Problem description: Your output is to consist only of the line containing "C3: 3300uF (DGND, VBAT) -> 22uF (DGND, VBAT)" and the lines after it, through the end of the data, reproduced exactly.

++++ Data provided ++++

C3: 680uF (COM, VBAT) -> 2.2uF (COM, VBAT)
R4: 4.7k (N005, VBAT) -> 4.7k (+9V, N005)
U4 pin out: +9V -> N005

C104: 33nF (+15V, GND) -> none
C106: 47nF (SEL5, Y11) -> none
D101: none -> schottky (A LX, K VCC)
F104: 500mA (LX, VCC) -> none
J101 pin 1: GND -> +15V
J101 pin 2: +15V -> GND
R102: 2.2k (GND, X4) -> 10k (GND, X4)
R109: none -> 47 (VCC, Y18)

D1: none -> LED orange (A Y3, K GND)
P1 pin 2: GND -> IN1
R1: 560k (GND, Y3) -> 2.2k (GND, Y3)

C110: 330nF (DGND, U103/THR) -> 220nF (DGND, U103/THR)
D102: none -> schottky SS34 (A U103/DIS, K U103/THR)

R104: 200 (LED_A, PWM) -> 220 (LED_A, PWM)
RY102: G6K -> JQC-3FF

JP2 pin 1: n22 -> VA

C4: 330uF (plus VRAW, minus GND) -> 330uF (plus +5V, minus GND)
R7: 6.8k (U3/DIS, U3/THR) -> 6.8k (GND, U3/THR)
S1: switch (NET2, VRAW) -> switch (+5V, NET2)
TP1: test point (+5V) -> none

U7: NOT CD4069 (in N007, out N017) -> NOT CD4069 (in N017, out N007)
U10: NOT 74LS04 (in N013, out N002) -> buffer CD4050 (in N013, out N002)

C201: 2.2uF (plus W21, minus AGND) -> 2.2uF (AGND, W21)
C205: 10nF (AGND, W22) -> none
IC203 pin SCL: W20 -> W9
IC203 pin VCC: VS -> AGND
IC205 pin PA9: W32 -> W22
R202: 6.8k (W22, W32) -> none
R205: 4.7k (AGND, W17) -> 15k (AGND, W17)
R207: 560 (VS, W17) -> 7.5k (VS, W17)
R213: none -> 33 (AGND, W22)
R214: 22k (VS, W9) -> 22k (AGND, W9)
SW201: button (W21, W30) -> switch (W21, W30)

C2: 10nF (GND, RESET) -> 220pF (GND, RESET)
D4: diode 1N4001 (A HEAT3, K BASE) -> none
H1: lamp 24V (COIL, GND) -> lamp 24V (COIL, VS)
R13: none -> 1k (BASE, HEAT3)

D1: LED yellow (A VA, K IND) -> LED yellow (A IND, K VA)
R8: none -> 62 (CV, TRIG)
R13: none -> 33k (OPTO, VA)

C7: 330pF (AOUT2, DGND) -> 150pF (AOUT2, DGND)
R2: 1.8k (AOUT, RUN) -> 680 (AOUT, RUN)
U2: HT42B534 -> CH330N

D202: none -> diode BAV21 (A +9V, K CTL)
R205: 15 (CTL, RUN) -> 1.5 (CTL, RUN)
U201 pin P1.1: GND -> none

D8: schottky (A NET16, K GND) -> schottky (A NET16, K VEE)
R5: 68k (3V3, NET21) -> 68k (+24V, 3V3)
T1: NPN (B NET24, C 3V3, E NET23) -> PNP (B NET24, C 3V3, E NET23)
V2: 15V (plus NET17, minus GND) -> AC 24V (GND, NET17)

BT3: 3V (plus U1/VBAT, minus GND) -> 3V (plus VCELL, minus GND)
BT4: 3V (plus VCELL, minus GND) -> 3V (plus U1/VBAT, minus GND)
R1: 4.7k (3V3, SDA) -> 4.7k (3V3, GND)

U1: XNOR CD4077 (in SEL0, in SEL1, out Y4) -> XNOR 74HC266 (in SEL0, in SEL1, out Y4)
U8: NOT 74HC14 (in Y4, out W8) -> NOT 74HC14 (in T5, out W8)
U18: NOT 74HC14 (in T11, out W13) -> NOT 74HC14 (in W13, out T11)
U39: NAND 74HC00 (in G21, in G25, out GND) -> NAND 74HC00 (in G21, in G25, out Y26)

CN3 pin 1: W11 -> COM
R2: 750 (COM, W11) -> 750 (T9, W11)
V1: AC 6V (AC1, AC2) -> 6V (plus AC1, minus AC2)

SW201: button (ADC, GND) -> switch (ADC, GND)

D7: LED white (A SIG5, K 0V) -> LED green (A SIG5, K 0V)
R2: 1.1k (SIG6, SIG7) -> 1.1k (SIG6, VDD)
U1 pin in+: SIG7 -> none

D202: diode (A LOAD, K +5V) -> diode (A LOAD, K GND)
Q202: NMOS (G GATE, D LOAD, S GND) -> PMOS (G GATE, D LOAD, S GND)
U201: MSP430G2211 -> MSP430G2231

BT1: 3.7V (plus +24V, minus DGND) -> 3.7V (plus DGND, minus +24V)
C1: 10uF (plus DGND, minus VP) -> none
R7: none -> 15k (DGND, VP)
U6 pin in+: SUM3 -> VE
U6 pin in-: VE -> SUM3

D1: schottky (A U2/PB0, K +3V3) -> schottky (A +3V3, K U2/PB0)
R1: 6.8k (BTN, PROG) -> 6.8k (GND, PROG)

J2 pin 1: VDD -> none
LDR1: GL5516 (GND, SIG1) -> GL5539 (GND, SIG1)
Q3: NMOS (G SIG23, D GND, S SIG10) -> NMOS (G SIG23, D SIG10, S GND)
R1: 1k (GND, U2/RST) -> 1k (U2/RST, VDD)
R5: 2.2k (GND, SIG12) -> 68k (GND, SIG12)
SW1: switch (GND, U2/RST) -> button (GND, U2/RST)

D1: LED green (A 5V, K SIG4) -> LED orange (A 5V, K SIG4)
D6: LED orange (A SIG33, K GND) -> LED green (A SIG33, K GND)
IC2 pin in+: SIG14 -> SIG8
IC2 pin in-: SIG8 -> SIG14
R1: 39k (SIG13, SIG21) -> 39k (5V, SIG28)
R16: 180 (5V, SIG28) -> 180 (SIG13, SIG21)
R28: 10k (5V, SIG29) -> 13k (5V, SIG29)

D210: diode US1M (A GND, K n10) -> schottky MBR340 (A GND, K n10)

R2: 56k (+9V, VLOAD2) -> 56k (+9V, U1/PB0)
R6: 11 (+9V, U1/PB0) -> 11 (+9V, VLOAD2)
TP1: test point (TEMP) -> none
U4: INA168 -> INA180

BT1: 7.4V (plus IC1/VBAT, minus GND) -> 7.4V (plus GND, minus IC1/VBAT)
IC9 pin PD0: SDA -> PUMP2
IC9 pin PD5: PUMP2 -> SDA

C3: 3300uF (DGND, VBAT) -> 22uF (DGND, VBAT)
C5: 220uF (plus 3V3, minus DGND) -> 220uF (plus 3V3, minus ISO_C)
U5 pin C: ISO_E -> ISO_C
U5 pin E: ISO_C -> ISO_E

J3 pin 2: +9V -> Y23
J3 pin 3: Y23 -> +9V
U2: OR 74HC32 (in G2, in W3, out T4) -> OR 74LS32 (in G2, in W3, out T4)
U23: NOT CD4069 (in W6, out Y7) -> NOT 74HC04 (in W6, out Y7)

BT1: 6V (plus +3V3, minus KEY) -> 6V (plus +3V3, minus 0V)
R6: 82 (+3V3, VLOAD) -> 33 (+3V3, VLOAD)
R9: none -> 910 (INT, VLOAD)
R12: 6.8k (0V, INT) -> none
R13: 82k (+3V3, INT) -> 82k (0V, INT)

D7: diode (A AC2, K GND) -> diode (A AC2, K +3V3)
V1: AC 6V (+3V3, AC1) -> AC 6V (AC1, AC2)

++++

Task solution:
C3: 3300uF (DGND, VBAT) -> 22uF (DGND, VBAT)
C5: 220uF (plus 3V3, minus DGND) -> 220uF (plus 3V3, minus ISO_C)
U5 pin C: ISO_E -> ISO_C
U5 pin E: ISO_C -> ISO_E

J3 pin 2: +9V -> Y23
J3 pin 3: Y23 -> +9V
U2: OR 74HC32 (in G2, in W3, out T4) -> OR 74LS32 (in G2, in W3, out T4)
U23: NOT CD4069 (in W6, out Y7) -> NOT 74HC04 (in W6, out Y7)

BT1: 6V (plus +3V3, minus KEY) -> 6V (plus +3V3, minus 0V)
R6: 82 (+3V3, VLOAD) -> 33 (+3V3, VLOAD)
R9: none -> 910 (INT, VLOAD)
R12: 6.8k (0V, INT) -> none
R13: 82k (+3V3, INT) -> 82k (0V, INT)

D7: diode (A AC2, K GND) -> diode (A AC2, K +3V3)
V1: AC 6V (+3V3, AC1) -> AC 6V (AC1, AC2)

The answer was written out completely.